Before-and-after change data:
◇ ◇ ◇
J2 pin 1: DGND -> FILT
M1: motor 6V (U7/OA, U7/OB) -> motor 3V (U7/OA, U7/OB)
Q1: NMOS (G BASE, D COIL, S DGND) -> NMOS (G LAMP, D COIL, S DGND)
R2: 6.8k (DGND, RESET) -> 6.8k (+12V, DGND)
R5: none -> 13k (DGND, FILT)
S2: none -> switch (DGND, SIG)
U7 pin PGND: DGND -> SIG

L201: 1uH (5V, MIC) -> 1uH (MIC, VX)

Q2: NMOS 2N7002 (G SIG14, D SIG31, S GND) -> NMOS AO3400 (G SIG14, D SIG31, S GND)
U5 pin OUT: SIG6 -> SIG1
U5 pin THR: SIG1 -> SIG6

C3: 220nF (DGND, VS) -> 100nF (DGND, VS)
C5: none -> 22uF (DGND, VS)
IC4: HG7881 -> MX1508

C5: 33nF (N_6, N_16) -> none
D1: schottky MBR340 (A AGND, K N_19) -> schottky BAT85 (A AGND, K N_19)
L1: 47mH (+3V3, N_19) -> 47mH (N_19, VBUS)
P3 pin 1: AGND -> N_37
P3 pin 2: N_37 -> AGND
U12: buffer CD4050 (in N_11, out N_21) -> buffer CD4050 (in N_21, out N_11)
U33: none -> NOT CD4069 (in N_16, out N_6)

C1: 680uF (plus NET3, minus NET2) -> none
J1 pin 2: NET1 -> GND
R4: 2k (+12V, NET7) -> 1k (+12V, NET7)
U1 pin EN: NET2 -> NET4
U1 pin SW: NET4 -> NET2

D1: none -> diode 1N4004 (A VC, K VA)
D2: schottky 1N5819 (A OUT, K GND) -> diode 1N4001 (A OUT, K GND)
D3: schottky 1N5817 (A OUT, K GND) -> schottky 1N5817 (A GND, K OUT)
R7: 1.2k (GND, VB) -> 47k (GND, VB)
◇ ◇ ◇
## Assignment
Transcribe the entries above so that nothing in them differs from the original.

## Solution to the problem
J2 pin 1: DGND -> FILT
M1: motor 6V (U7/OA, U7/OB) -> motor 3V (U7/OA, U7/OB)
Q1: NMOS (G BASE, D COIL, S DGND) -> NMOS (G LAMP, D COIL, S DGND)
R2: 6.8k (DGND, RESET) -> 6.8k (+12V, DGND)
R5: none -> 13k (DGND, FILT)
S2: none -> switch (DGND, SIG)
U7 pin PGND: DGND -> SIG

L201: 1uH (5V, MIC) -> 1uH (MIC, VX)

Q2: NMOS 2N7002 (G SIG14, D SIG31, S GND) -> NMOS AO3400 (G SIG14, D SIG31, S GND)
U5 pin OUT: SIG6 -> SIG1
U5 pin THR: SIG1 -> SIG6

C3: 220nF (DGND, VS) -> 100nF (DGND, VS)
C5: none -> 22uF (DGND, VS)
IC4: HG7881 -> MX1508

C5: 33nF (N_6, N_16) -> none
D1: schottky MBR340 (A AGND, K N_19) -> schottky BAT85 (A AGND, K N_19)
L1: 47mH (+3V3, N_19) -> 47mH (N_19, VBUS)
P3 pin 1: AGND -> N_37
P3 pin 2: N_37 -> AGND
U12: buffer CD4050 (in N_11, out N_21) -> buffer CD4050 (in N_21, out N_11)
U33: none -> NOT CD4069 (in N_16, out N_6)

C1: 680uF (plus NET3, minus NET2) -> none
J1 pin 2: NET1 -> GND
R4: 2k (+12V, NET7) -> 1k (+12V, NET7)
U1 pin EN: NET2 -> NET4
U1 pin SW: NET4 -> NET2

D1: none -> diode 1N4004 (A VC, K VA)
D2: schottky 1N5819 (A OUT, K GND) -> diode 1N4001 (A OUT, K GND)
D3: schottky 1N5817 (A OUT, K GND) -> schottky 1N5817 (A GND, K OUT)
R7: 1.2k (GND, VB) -> 47k (GND, VB)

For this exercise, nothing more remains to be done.